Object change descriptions
--------------------

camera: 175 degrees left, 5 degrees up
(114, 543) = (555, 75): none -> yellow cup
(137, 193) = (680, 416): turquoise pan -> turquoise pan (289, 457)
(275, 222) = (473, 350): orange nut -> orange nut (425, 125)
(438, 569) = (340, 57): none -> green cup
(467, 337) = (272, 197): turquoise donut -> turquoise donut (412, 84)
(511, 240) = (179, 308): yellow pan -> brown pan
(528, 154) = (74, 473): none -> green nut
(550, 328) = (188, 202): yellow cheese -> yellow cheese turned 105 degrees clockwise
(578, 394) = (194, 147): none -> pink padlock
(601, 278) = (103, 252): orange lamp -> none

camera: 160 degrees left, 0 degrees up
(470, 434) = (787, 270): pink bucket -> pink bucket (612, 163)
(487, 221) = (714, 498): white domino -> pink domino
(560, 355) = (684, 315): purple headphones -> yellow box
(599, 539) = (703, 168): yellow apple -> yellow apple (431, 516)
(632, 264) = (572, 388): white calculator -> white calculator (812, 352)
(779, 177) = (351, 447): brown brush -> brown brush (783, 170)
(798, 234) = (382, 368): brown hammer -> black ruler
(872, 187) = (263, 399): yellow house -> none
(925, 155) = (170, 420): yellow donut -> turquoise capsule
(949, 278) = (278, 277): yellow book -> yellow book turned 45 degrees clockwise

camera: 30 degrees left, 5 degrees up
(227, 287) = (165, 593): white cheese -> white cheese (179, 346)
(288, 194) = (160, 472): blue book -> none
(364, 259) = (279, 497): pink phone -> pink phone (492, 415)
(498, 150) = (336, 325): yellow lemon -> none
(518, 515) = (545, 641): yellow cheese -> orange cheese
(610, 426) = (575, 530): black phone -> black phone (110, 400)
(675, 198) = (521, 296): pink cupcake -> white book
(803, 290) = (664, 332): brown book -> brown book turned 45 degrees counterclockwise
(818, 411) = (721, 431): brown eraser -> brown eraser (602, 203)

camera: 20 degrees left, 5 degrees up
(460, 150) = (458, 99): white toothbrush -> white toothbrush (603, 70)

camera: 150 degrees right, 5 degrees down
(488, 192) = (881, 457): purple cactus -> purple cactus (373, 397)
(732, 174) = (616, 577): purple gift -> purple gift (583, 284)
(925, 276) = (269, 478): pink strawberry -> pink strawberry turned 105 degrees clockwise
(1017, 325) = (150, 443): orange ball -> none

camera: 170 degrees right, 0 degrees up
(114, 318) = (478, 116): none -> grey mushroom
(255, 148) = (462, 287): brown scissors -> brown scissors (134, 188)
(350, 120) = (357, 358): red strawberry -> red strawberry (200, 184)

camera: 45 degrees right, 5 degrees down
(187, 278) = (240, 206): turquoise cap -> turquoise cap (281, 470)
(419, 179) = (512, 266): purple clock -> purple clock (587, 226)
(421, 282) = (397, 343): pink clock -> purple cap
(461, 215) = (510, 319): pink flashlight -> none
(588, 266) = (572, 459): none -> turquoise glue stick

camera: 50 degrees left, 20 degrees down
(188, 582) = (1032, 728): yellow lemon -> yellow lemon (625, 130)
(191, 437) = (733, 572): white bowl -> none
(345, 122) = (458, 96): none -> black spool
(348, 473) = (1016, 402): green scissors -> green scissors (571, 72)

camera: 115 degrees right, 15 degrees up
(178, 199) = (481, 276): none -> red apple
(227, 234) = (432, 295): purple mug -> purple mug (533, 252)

--------------------

> Work required:
Write out exactly those lines running from the line with "camera: 45 degrees right, 5 degrees down" to the end of the data above, the first and last included.

> Output for this exercise:
camera: 45 degrees right, 5 degrees down
(187, 278) = (240, 206): turquoise cap -> turquoise cap (281, 470)
(419, 179) = (512, 266): purple clock -> purple clock (587, 226)
(421, 282) = (397, 343): pink clock -> purple cap
(461, 215) = (510, 319): pink flashlight -> none
(588, 266) = (572, 459): none -> turquoise glue stick

camera: 50 degrees left, 20 degrees down
(188, 582) = (1032, 728): yellow lemon -> yellow lemon (625, 130)
(191, 437) = (733, 572): white bowl -> none
(345, 122) = (458, 96): none -> black spool
(348, 473) = (1016, 402): green scissors -> green scissors (571, 72)

camera: 115 degrees right, 15 degrees up
(178, 199) = (481, 276): none -> red apple
(227, 234) = (432, 295): purple mug -> purple mug (533, 252)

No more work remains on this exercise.